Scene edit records
== Segment start ==

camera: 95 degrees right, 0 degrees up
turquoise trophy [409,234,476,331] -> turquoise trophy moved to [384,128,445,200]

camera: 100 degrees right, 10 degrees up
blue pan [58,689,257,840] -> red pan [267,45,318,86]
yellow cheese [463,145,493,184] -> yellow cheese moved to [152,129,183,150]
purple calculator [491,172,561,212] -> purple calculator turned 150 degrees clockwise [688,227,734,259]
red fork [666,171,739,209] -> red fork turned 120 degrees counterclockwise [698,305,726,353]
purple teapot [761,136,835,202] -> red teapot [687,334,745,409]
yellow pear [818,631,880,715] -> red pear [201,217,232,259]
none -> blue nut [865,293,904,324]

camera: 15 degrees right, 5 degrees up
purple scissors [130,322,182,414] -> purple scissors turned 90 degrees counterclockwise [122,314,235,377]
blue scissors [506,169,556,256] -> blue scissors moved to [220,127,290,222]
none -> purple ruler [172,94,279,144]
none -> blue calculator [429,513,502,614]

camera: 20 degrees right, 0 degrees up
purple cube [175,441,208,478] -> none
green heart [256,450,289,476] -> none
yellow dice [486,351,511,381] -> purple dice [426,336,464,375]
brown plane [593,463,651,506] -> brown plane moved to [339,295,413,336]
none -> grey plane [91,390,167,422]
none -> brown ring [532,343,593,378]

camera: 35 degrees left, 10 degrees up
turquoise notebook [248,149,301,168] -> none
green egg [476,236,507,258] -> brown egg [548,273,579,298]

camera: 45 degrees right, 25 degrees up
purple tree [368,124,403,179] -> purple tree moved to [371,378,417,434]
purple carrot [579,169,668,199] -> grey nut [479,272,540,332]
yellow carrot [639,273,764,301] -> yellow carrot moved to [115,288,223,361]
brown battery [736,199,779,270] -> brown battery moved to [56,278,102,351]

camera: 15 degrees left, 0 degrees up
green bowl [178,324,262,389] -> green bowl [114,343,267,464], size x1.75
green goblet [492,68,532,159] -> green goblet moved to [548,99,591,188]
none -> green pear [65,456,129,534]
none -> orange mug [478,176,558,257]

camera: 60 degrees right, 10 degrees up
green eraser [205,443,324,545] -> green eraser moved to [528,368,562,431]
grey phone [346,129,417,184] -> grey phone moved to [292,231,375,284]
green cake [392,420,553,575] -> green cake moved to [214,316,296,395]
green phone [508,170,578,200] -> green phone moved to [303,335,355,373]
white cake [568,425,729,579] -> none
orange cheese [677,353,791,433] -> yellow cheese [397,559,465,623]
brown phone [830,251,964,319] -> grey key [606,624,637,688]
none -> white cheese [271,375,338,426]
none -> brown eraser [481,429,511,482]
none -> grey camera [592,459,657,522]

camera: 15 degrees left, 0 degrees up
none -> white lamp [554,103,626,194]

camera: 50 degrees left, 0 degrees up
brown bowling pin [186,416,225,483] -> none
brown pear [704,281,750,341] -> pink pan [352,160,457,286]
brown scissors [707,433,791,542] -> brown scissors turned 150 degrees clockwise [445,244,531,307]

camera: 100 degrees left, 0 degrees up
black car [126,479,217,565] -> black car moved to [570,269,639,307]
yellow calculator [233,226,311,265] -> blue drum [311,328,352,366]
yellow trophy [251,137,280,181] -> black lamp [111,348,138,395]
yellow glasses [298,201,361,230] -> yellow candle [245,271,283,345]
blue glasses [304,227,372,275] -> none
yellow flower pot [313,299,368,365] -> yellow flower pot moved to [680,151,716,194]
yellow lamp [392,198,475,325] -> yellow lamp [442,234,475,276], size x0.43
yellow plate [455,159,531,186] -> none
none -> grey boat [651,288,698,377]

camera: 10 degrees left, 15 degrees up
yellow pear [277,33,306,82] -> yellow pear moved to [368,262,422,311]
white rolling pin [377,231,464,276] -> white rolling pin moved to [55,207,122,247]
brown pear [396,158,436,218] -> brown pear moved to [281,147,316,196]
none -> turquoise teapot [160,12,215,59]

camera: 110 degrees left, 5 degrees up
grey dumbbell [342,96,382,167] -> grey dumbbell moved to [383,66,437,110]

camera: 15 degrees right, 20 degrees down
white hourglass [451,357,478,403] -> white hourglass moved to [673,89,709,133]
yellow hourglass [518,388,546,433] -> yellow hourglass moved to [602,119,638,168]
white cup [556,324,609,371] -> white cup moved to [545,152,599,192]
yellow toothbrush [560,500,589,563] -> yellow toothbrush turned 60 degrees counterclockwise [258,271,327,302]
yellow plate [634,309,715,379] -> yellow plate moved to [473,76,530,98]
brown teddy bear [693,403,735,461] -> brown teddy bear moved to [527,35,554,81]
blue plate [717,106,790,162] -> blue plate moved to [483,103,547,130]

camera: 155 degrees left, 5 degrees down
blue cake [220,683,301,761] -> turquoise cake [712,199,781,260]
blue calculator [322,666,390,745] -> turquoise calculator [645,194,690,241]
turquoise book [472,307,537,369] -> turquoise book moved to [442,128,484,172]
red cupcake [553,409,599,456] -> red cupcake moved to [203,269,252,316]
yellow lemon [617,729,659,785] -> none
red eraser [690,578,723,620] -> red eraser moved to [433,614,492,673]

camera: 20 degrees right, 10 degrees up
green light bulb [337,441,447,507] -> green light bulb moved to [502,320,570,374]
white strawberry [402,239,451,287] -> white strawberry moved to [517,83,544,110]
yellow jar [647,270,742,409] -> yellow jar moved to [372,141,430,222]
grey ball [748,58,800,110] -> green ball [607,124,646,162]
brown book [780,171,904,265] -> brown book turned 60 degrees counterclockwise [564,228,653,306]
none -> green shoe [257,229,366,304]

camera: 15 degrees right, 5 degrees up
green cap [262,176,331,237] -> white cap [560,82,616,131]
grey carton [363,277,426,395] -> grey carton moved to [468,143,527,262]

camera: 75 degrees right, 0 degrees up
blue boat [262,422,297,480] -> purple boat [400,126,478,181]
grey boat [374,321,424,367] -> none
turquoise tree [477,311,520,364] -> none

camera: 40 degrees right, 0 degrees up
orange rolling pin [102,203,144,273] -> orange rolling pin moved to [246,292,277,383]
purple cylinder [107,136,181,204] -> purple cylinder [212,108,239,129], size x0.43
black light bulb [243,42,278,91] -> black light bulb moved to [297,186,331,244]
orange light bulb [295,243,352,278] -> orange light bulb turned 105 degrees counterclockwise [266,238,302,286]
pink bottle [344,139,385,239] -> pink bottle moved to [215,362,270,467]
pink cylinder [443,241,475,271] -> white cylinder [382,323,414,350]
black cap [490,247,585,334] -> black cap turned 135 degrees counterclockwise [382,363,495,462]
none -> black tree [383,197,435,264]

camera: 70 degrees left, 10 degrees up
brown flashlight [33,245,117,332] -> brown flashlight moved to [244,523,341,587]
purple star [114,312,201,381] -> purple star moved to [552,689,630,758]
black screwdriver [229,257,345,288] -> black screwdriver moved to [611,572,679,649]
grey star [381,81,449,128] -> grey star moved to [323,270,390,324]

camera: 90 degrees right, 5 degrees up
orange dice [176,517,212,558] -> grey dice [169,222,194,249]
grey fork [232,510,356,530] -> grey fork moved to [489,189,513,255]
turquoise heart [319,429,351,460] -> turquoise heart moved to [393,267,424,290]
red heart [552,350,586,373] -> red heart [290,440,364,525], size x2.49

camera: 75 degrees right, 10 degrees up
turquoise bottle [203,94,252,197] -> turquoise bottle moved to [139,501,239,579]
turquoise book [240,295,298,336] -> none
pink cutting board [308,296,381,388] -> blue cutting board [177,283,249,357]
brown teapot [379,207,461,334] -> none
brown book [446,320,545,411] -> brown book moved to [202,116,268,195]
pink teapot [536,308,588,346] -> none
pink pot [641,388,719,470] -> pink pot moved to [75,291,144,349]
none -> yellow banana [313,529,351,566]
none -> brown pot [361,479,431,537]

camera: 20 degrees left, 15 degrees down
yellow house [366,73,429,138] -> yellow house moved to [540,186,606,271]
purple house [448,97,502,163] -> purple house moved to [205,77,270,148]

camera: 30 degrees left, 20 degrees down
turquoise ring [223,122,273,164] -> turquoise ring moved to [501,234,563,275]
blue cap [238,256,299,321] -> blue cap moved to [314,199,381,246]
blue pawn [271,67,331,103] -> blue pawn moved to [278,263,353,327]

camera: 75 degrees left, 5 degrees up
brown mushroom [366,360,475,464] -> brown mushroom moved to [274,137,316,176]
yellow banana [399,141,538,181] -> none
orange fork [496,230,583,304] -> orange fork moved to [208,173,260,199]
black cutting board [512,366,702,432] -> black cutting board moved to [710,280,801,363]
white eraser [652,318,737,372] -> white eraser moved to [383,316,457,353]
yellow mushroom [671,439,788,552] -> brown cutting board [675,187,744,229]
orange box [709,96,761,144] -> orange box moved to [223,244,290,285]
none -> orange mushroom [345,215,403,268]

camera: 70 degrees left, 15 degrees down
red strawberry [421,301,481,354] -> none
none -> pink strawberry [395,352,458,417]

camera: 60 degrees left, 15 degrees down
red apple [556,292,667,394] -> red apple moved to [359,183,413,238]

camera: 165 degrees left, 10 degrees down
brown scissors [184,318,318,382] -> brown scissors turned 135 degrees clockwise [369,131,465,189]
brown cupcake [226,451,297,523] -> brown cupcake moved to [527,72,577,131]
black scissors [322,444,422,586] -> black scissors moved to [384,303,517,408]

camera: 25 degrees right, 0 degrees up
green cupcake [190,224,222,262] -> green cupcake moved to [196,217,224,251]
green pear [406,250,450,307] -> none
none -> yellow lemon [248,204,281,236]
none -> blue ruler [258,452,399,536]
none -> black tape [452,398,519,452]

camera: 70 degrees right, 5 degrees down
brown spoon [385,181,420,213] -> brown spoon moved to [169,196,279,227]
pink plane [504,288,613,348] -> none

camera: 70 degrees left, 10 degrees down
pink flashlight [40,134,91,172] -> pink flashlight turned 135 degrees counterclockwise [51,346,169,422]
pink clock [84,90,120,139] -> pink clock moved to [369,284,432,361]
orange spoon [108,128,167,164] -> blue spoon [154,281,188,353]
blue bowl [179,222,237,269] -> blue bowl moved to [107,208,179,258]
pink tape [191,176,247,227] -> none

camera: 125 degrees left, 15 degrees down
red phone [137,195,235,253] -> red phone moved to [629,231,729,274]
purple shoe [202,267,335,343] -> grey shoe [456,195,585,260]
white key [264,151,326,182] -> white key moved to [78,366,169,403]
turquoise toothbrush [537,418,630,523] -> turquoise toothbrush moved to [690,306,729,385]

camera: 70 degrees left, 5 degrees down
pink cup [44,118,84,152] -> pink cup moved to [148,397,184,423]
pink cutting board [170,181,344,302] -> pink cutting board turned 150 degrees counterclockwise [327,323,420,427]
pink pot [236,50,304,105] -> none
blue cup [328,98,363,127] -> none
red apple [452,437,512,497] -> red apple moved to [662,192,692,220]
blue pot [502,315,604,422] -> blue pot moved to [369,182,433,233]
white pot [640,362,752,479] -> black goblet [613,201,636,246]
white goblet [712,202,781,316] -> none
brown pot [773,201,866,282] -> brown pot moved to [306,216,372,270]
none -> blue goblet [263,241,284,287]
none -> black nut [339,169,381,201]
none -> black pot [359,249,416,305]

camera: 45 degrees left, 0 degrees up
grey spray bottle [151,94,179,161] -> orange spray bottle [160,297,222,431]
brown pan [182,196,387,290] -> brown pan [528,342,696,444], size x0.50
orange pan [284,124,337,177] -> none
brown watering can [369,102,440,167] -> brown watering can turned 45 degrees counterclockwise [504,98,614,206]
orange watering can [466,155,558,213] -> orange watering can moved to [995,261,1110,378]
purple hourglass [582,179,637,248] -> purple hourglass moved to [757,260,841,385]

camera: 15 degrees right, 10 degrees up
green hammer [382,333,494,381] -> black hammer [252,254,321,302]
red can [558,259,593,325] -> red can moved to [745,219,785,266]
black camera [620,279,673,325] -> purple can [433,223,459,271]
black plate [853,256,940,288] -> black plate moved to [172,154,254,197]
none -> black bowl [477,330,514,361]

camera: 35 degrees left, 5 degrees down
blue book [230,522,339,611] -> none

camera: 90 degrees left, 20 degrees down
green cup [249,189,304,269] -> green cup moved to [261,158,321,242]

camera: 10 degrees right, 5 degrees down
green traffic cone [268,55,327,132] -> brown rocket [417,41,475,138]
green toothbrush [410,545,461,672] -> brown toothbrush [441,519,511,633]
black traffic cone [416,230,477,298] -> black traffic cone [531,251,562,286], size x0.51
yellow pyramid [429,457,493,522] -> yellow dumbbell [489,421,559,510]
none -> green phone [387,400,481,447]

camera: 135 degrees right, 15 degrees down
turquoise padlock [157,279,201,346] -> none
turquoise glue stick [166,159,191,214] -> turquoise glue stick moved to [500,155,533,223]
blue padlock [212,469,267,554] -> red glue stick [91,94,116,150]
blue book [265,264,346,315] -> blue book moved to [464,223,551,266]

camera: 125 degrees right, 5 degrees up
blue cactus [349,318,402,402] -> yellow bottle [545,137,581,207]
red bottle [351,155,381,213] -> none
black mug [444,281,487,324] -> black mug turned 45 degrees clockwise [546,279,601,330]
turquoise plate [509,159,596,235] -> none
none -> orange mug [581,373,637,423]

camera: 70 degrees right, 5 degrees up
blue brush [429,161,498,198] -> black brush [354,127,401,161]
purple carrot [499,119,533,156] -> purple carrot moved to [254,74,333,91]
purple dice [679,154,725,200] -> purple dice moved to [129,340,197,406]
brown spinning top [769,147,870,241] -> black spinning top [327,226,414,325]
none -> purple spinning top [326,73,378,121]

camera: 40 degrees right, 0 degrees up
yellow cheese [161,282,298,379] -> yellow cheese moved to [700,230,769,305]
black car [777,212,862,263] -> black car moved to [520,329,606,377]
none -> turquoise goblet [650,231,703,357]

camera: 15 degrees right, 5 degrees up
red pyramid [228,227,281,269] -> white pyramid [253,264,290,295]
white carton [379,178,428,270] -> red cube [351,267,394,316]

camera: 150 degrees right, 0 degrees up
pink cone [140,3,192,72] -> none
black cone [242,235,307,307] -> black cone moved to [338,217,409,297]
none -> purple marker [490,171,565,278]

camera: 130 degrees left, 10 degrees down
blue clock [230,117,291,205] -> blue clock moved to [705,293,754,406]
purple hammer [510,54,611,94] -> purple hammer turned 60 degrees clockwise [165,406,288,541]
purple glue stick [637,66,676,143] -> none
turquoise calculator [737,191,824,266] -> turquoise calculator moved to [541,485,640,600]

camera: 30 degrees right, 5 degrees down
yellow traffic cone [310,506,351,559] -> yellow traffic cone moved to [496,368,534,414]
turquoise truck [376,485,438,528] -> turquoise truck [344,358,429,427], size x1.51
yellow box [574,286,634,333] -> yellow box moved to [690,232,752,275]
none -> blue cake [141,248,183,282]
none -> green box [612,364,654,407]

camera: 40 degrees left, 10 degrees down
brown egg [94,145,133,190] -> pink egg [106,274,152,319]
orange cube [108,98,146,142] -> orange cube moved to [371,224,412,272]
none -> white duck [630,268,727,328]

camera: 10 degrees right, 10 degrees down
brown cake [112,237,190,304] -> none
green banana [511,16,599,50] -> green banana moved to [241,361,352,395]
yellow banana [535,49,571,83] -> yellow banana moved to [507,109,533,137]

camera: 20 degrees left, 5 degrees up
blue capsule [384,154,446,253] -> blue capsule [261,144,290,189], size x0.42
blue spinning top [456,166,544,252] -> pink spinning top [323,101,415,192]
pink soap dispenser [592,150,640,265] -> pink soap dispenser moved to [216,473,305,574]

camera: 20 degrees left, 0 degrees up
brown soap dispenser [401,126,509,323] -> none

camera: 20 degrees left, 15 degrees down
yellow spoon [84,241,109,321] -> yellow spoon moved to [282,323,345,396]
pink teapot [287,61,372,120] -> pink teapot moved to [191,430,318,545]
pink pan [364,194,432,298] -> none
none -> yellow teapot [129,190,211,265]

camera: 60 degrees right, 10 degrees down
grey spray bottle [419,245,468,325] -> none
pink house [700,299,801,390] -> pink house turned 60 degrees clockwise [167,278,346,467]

== Segment end ==

TASK PROMPT
For this exercise, output exactly the lines above from the line with "grey phone [346,129,417,184]" to the line with "none -> white cheese [271,375,338,426]", counting both, and leave out the rest.

RESULT OF THE EXERCISE
grey phone [346,129,417,184] -> grey phone moved to [292,231,375,284]
green cake [392,420,553,575] -> green cake moved to [214,316,296,395]
green phone [508,170,578,200] -> green phone moved to [303,335,355,373]
white cake [568,425,729,579] -> none
orange cheese [677,353,791,433] -> yellow cheese [397,559,465,623]
brown phone [830,251,964,319] -> grey key [606,624,637,688]
none -> white cheese [271,375,338,426]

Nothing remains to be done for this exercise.